__TASK GOAL__.
Please output exactly the part of the records below that opens with the line containing "(469, 591) = (589, 478): green" and closes with the line containing "(756, 493) = (687, 282): pink", both lines included, and nothing else.

__Before-and-after object listings__.
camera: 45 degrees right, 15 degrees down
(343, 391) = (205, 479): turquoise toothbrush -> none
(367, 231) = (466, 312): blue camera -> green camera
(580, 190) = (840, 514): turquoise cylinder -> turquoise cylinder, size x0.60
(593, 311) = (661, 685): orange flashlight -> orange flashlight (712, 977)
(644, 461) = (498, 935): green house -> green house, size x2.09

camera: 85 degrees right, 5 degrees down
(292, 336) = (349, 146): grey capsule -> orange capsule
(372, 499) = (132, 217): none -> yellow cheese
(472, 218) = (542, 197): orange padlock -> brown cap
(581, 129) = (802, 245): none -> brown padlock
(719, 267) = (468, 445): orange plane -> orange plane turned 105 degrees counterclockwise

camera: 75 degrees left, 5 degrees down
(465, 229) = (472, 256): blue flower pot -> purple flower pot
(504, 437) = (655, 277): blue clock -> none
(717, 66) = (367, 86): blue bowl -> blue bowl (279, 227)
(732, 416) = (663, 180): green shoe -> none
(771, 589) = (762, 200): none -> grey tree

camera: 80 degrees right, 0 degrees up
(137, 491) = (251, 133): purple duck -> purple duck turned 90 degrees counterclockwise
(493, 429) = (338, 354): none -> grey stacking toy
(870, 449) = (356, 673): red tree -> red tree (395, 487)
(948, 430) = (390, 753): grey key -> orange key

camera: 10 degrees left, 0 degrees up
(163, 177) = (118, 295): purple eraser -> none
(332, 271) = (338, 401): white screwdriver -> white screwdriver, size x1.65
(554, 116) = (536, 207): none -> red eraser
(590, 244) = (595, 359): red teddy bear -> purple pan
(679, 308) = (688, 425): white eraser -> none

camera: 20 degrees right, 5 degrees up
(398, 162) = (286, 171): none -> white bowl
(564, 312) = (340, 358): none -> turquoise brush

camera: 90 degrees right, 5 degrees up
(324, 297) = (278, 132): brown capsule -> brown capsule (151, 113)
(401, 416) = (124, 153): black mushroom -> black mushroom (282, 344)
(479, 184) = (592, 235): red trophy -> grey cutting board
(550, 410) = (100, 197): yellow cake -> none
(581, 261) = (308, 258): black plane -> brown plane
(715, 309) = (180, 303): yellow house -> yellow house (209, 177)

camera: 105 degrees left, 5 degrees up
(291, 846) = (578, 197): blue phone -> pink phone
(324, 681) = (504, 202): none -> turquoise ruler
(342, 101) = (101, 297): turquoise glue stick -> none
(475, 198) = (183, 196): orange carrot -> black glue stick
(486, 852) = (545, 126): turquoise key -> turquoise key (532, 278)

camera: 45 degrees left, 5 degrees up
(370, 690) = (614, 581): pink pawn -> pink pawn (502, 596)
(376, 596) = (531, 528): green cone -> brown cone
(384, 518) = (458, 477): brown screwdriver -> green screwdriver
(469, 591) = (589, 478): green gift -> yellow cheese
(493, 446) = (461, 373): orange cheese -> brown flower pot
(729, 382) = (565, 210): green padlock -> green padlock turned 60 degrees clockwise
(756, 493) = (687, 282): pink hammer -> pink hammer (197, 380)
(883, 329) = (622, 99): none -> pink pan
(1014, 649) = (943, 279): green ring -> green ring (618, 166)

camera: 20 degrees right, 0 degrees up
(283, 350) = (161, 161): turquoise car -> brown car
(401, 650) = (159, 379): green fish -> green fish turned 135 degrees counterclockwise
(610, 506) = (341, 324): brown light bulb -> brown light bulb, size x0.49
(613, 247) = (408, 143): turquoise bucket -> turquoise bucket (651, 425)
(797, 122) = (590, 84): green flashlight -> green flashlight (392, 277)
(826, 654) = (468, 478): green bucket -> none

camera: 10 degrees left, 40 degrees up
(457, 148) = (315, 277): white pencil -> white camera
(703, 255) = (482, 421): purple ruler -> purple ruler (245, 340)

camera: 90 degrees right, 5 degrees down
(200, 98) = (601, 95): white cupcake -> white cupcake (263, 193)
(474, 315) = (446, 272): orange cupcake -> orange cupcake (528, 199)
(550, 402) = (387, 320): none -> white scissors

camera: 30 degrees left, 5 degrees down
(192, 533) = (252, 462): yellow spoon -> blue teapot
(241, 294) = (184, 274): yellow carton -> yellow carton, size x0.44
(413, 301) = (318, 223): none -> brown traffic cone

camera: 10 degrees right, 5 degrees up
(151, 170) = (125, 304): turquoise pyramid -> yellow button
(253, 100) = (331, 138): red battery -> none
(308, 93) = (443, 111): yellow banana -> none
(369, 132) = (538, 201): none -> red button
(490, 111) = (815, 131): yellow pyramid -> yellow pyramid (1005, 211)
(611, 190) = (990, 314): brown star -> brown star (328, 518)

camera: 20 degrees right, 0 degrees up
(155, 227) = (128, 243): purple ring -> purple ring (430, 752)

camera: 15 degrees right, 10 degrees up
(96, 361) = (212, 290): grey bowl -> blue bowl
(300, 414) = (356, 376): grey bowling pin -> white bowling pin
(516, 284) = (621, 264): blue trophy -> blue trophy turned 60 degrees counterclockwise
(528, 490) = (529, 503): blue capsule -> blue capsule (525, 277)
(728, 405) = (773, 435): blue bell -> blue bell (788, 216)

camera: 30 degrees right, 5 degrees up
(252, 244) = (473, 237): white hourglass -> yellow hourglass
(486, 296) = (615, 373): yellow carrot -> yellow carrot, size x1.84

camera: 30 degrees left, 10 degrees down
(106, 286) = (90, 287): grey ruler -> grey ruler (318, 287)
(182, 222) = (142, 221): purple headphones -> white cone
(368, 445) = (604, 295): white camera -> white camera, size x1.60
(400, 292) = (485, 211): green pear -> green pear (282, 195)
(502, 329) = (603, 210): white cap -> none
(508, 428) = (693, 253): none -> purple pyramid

__EXPECTED ANSWER__.
(469, 591) = (589, 478): green gift -> yellow cheese
(493, 446) = (461, 373): orange cheese -> brown flower pot
(729, 382) = (565, 210): green padlock -> green padlock turned 60 degrees clockwise
(756, 493) = (687, 282): pink hammer -> pink hammer (197, 380)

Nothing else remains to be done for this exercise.